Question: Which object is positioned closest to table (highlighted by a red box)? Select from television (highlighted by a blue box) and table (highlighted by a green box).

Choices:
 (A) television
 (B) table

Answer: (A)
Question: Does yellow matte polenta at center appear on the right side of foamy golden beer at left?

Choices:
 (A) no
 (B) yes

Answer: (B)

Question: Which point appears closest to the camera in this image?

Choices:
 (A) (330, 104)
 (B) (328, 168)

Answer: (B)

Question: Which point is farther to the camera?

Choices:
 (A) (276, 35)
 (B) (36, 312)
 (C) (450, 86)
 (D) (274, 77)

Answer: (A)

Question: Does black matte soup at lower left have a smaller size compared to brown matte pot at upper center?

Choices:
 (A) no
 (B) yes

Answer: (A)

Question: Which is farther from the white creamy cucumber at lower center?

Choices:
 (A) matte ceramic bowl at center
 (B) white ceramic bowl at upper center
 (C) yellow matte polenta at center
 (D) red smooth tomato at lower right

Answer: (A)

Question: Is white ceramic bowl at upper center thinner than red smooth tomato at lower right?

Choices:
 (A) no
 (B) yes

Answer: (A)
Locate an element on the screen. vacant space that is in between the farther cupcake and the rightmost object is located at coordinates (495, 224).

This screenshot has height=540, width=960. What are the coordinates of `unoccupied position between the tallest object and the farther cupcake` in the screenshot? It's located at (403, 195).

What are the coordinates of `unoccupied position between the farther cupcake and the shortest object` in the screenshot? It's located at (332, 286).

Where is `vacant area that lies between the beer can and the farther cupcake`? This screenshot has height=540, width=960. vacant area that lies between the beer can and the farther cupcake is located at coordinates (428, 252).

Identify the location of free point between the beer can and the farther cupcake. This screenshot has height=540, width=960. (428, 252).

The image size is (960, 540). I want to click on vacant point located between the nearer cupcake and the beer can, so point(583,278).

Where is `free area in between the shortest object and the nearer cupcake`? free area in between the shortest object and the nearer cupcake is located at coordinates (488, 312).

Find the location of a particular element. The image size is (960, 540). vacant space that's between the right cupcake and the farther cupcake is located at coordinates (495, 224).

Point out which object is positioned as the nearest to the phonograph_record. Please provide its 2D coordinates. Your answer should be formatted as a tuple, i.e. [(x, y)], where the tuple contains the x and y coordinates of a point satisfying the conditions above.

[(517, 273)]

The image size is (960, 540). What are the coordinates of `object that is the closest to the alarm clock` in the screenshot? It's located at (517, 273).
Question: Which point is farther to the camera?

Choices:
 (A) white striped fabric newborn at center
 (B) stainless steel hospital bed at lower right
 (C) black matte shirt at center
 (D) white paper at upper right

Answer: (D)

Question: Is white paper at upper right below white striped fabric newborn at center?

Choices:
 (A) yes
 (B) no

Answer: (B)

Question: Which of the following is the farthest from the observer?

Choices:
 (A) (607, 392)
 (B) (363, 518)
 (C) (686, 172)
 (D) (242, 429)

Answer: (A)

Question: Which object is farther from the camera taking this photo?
+ + +
*WHAT IS REQUIRED*
Copy out the items, everything from the line containing "Question: Which is" down to the line containing "Find the location", and change every "farther cupcake" to "rear cupcake". Leave everything else unchanged.

*EXPECTED ANSWER*
Question: Which is farther from the white creamy cucumber at lower center?

Choices:
 (A) matte ceramic bowl at center
 (B) white ceramic bowl at upper center
 (C) yellow matte polenta at center
 (D) red smooth tomato at lower right

Answer: (A)

Question: Is white ceramic bowl at upper center thinner than red smooth tomato at lower right?

Choices:
 (A) no
 (B) yes

Answer: (A)
Locate an element on the screen. vacant space that is in between the rear cupcake and the rightmost object is located at coordinates (495, 224).

This screenshot has height=540, width=960. What are the coordinates of `unoccupied position between the tallest object and the rear cupcake` in the screenshot? It's located at (403, 195).

What are the coordinates of `unoccupied position between the rear cupcake and the shortest object` in the screenshot? It's located at (332, 286).

Where is `vacant area that lies between the beer can and the rear cupcake`? This screenshot has height=540, width=960. vacant area that lies between the beer can and the rear cupcake is located at coordinates (428, 252).

Identify the location of free point between the beer can and the rear cupcake. This screenshot has height=540, width=960. (428, 252).

The image size is (960, 540). I want to click on vacant point located between the nearer cupcake and the beer can, so point(583,278).

Where is `free area in between the shortest object and the nearer cupcake`? free area in between the shortest object and the nearer cupcake is located at coordinates (488, 312).

Find the location of a particular element. The image size is (960, 540). vacant space that's between the right cupcake and the rear cupcake is located at coordinates (495, 224).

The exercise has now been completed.